_WORK REQUIRED_
Quote the data below in full, minus the images.

_GIVEN DATA_
━━━━

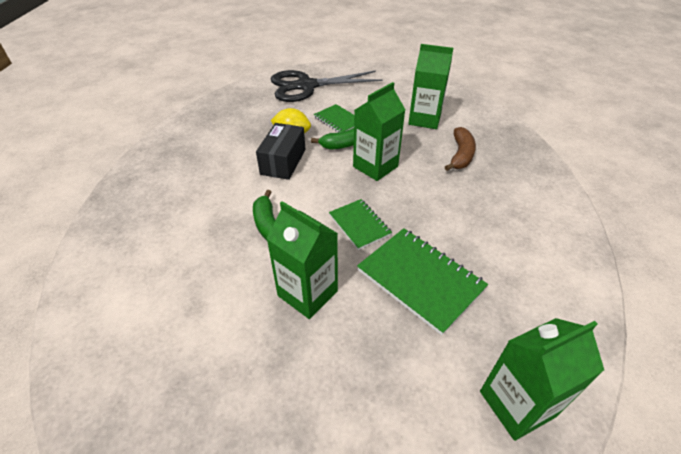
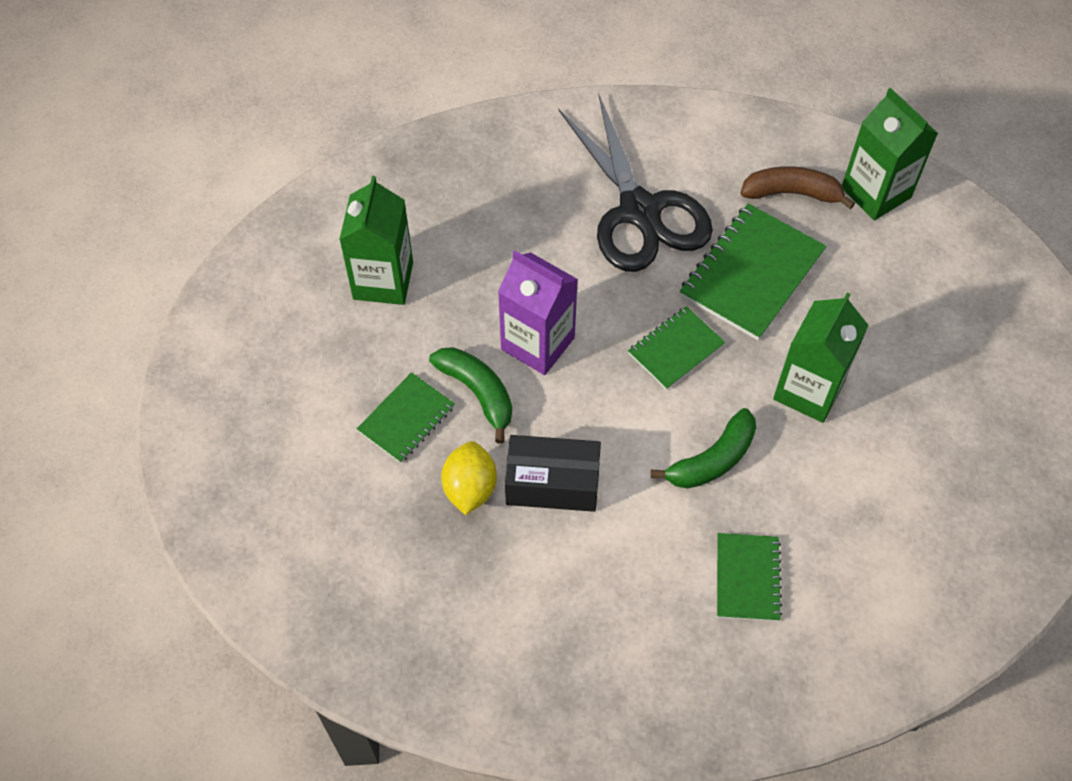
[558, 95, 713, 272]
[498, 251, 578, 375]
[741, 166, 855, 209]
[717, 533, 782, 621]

━━━━

_ANSWER TO THIS PROBLEM_
[558, 95, 713, 272]
[498, 251, 578, 375]
[741, 166, 855, 209]
[717, 533, 782, 621]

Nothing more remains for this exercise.